> **WHAT TO PRODUCE**: In the listing below, find the line containing "(630, 273) = (479, 230): black" and the line containing "(795, 286) = (590, 298): black". Repeat exactly those two lines and every line between them, nothing more.

> **MATERIAL PROVIDED**:
>>>>

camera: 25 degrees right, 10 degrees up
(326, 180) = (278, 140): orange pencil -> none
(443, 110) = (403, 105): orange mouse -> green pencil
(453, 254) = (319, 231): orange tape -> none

<<<<
>>>>

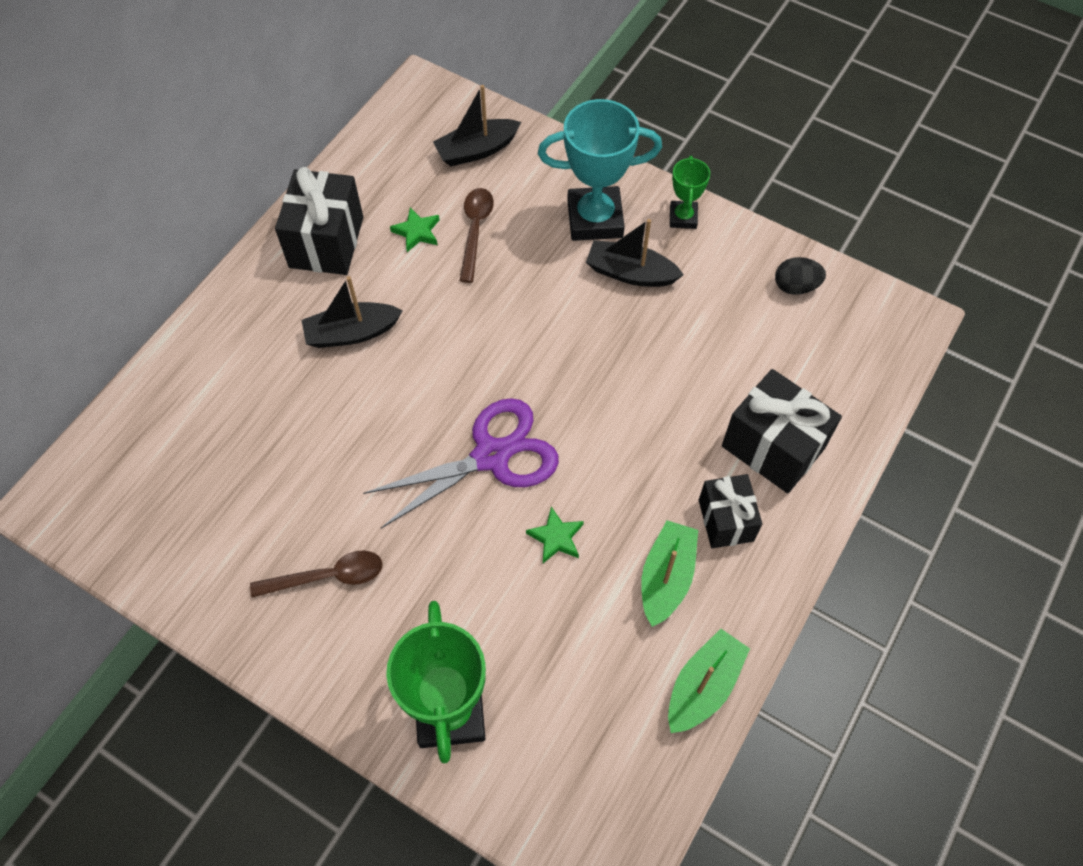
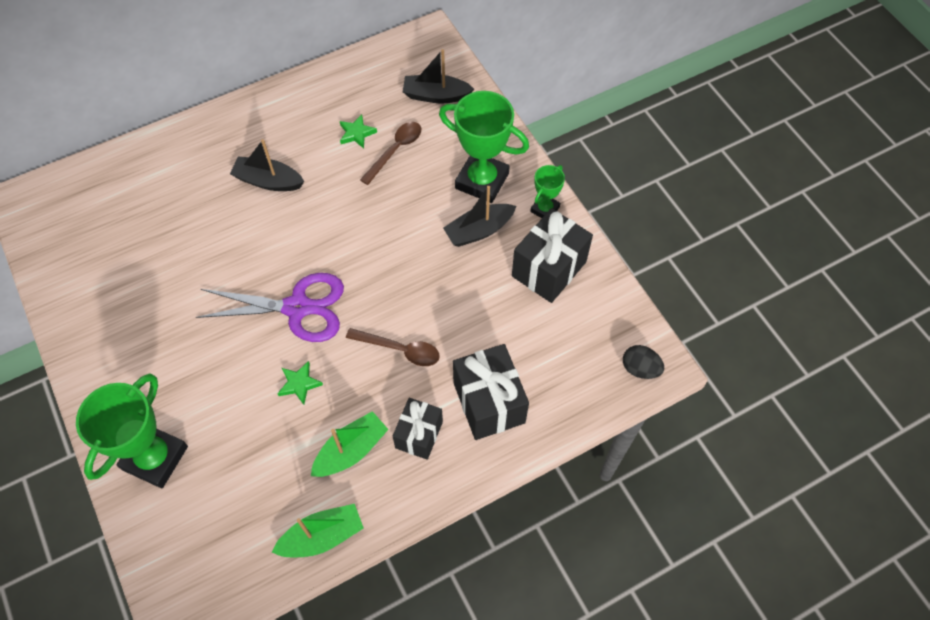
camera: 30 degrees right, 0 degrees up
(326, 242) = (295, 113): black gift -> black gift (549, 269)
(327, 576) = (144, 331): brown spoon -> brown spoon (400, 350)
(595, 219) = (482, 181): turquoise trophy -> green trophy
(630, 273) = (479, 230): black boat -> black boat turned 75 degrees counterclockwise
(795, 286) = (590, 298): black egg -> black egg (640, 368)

<<<<

> **TASK SOLUTION**:
(630, 273) = (479, 230): black boat -> black boat turned 75 degrees counterclockwise
(795, 286) = (590, 298): black egg -> black egg (640, 368)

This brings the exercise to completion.